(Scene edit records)
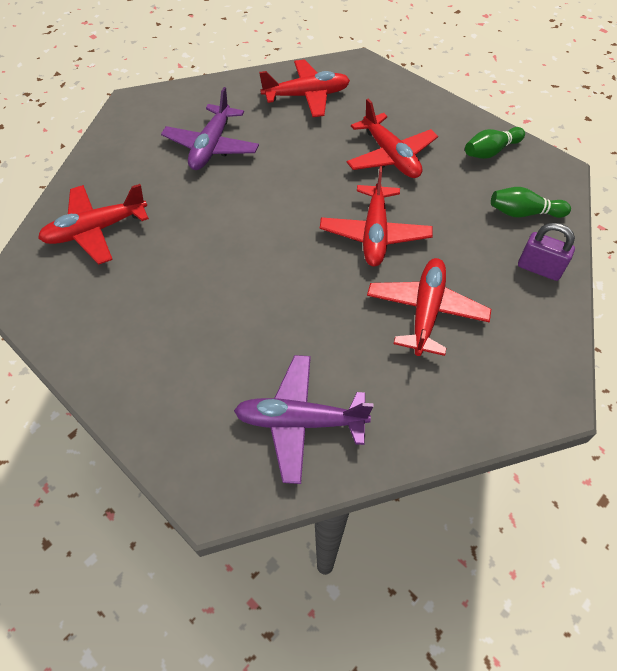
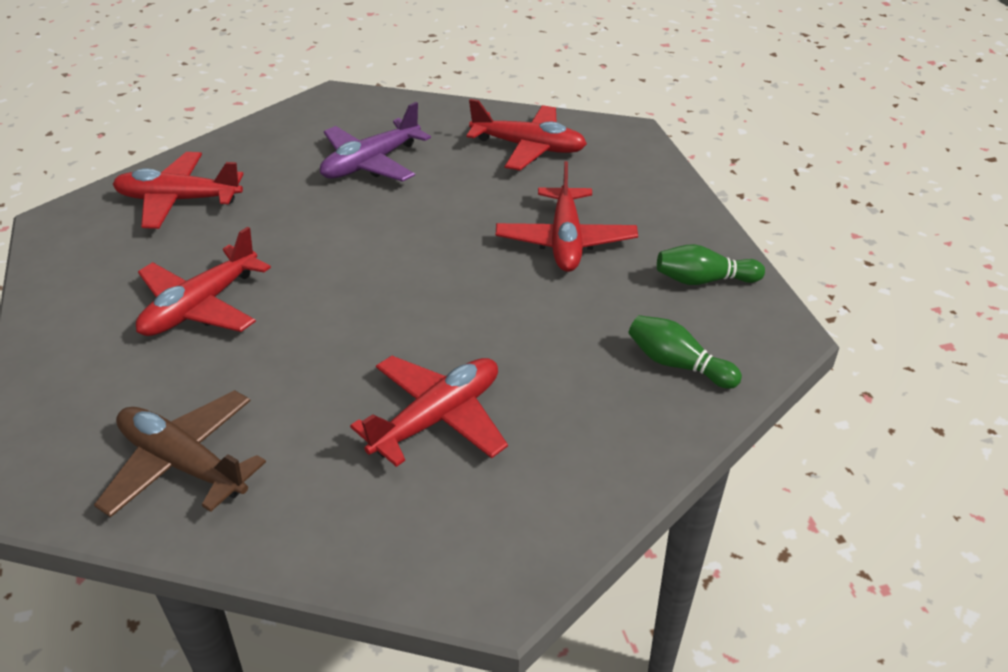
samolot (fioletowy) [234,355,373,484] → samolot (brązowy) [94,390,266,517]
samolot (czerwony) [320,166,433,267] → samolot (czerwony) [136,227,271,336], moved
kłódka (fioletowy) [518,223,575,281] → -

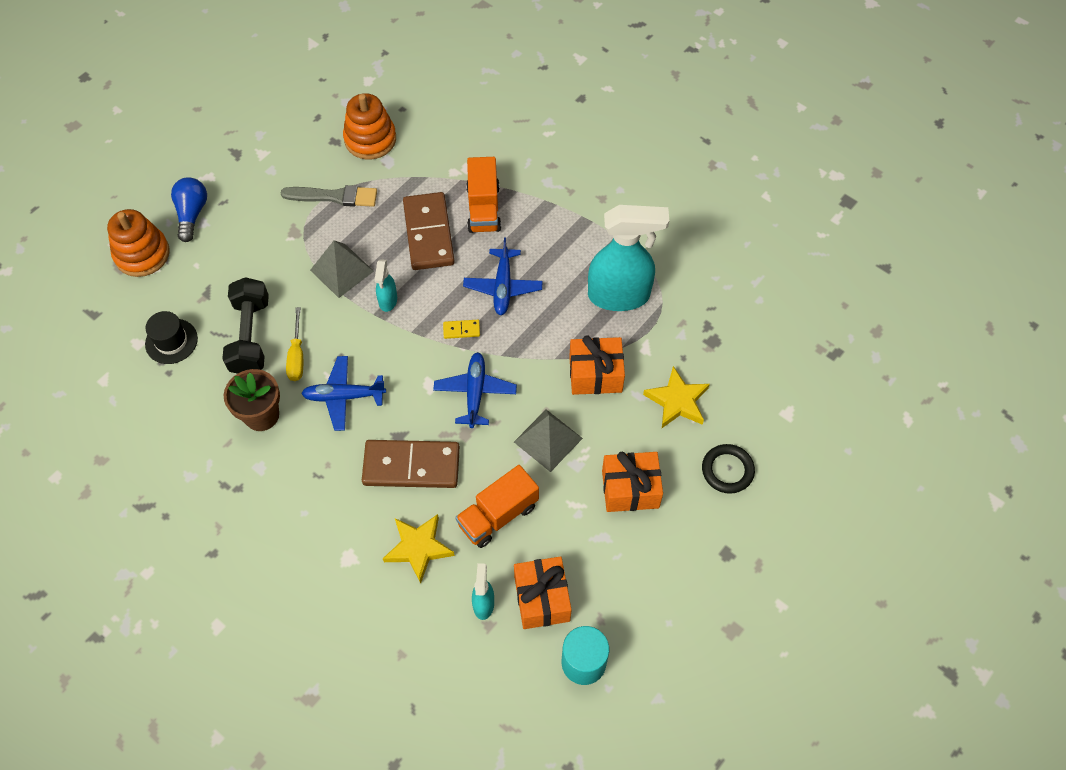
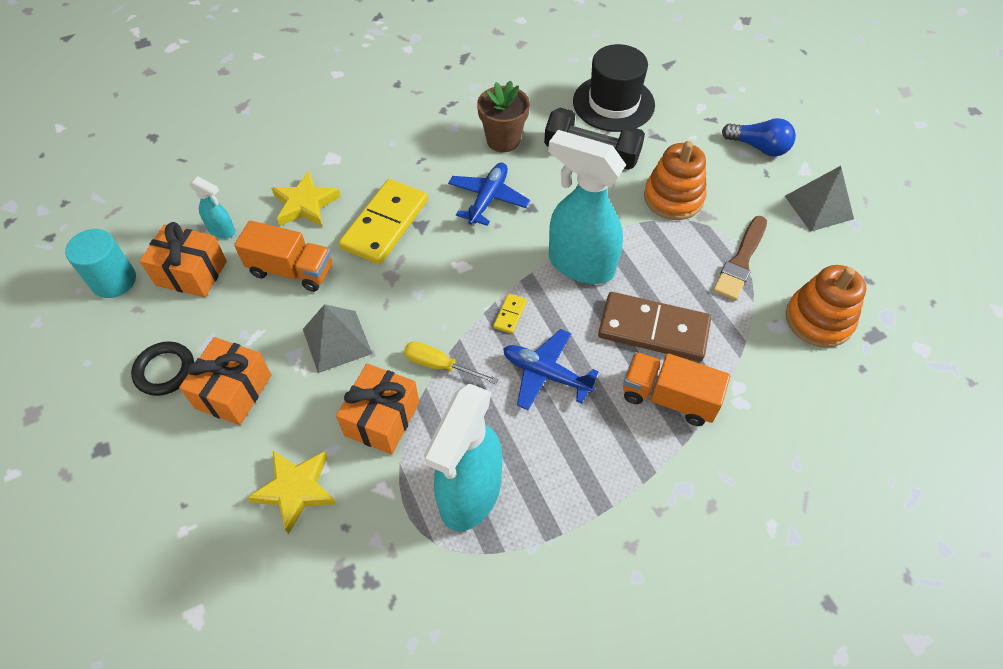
pierścień (czarny) [702,444,755,494] → pierścień (czarny) [131,341,194,396], moved
ciężarówka (pomarańczowy) [455,465,539,548] → ciężarówka (pomarańczowy) [234,220,332,292], 120 degrees clockwise
kostka domina (brązowy) [362,440,460,488] → kostka domina (żółty) [339,179,428,265]
śrubokręt (żółty) [286,307,303,381] → śrubokręt (żółty) [404,341,498,384], moved
spryskiwacz (turkusowy) [375,259,397,312] → spryskiwacz (turkusowy) [548,130,626,284], x2.18
kapelusz (czarny) [145,311,198,364] → kapelusz (czarny) [573,44,655,132], x1.66
zabawka nakładanka (pomarańczowy) [107,209,169,277] → zabawka nakładanka (pomarańczowy) [644,141,707,220], moved
pędzel (szary) [281,185,377,207] → pędzel (brązowy) [713,216,767,301]
piramida (szary) [310,240,374,298] → piramida (szary) [785,166,854,232], moved
samolot (niebieski) [433,352,517,428] → -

» **Exercise instructions**
A picture-free version of all the records, repeated exactly, is what to return.

» **Response**
samolot (fioletowy) [234,355,373,484] → samolot (brązowy) [94,390,266,517]
samolot (czerwony) [320,166,433,267] → samolot (czerwony) [136,227,271,336], moved
kłódka (fioletowy) [518,223,575,281] → -

pierścień (czarny) [702,444,755,494] → pierścień (czarny) [131,341,194,396], moved
ciężarówka (pomarańczowy) [455,465,539,548] → ciężarówka (pomarańczowy) [234,220,332,292], 120 degrees clockwise
kostka domina (brązowy) [362,440,460,488] → kostka domina (żółty) [339,179,428,265]
śrubokręt (żółty) [286,307,303,381] → śrubokręt (żółty) [404,341,498,384], moved
spryskiwacz (turkusowy) [375,259,397,312] → spryskiwacz (turkusowy) [548,130,626,284], x2.18
kapelusz (czarny) [145,311,198,364] → kapelusz (czarny) [573,44,655,132], x1.66
zabawka nakładanka (pomarańczowy) [107,209,169,277] → zabawka nakładanka (pomarańczowy) [644,141,707,220], moved
pędzel (szary) [281,185,377,207] → pędzel (brązowy) [713,216,767,301]
piramida (szary) [310,240,374,298] → piramida (szary) [785,166,854,232], moved
samolot (niebieski) [433,352,517,428] → -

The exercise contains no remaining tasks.